WORK INSTRUCTIONS:
Filter the data below for the string "green" and copy each matching line.

DATA EXTRACT:

>>>

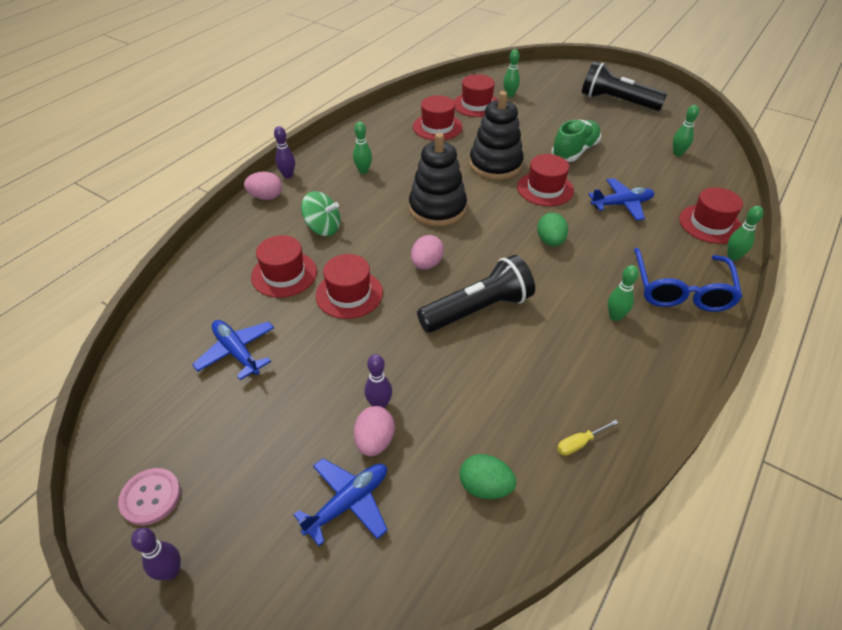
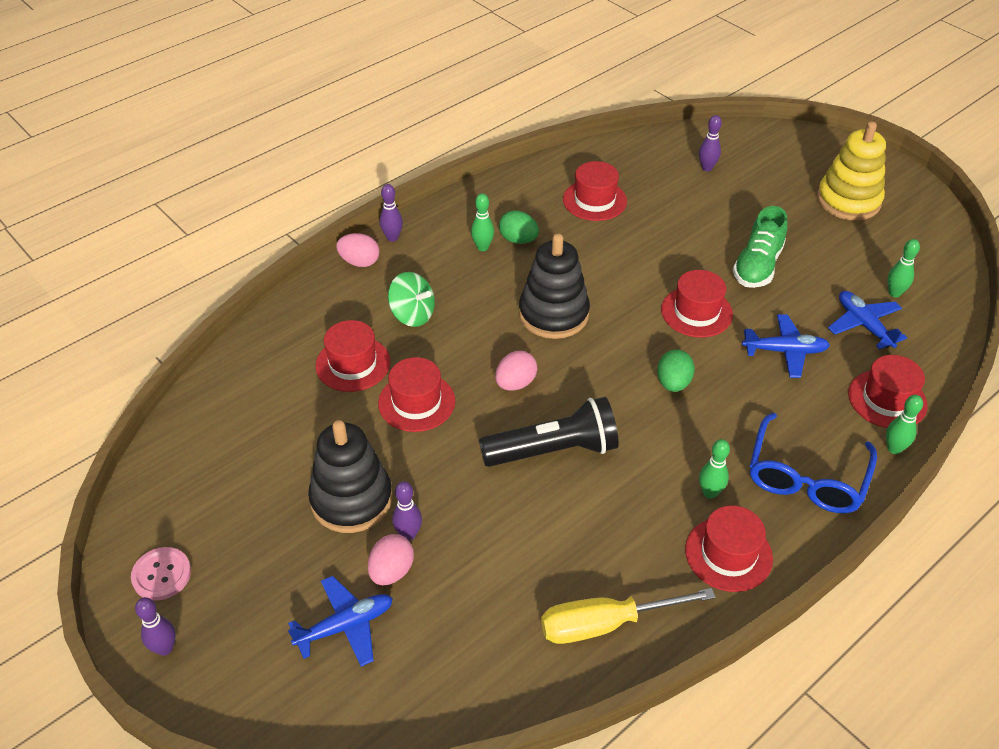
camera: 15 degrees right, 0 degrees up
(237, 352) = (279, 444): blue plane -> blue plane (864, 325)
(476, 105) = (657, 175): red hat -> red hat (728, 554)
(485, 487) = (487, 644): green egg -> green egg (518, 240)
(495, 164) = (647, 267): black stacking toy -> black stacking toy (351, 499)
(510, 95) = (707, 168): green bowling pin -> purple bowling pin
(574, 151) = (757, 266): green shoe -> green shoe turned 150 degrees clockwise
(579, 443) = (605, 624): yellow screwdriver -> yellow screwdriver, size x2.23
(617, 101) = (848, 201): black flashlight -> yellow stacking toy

<<<
>>>

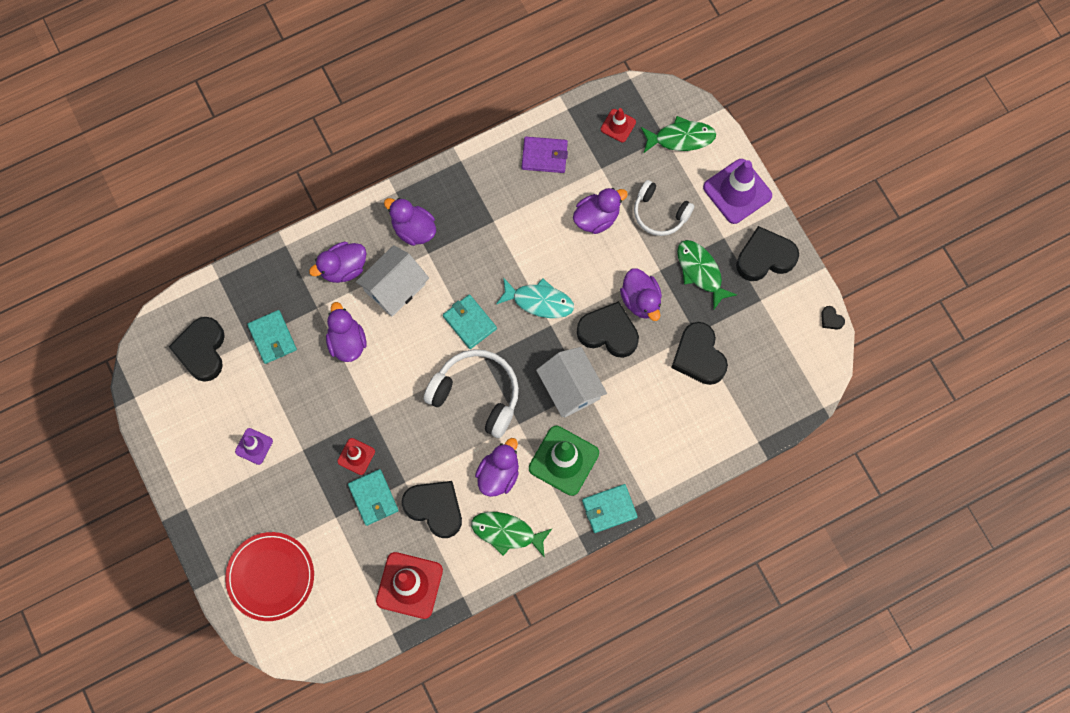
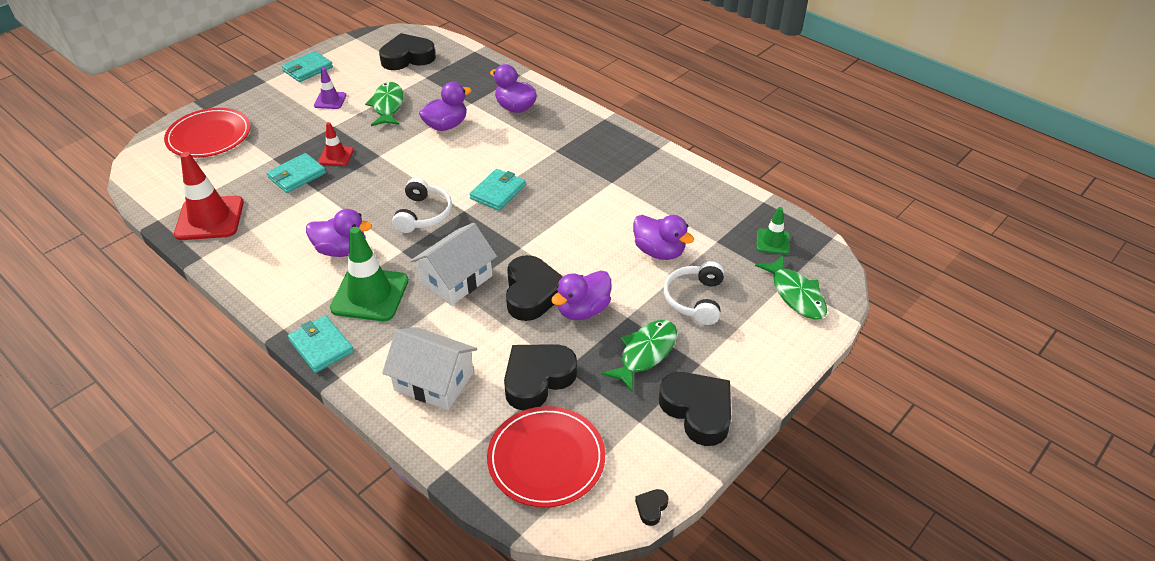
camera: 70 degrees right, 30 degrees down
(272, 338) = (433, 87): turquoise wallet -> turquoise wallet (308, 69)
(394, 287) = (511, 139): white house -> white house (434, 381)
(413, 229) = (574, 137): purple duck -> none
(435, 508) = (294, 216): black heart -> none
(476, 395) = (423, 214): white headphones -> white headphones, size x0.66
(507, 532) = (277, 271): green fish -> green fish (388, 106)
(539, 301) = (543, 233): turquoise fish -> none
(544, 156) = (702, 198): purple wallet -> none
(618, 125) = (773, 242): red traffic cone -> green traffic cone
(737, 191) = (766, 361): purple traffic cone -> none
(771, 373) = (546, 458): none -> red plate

<<<

COMPLETED TASK:
(485, 487) = (487, 644): green egg -> green egg (518, 240)
(510, 95) = (707, 168): green bowling pin -> purple bowling pin
(574, 151) = (757, 266): green shoe -> green shoe turned 150 degrees clockwise
(507, 532) = (277, 271): green fish -> green fish (388, 106)
(618, 125) = (773, 242): red traffic cone -> green traffic cone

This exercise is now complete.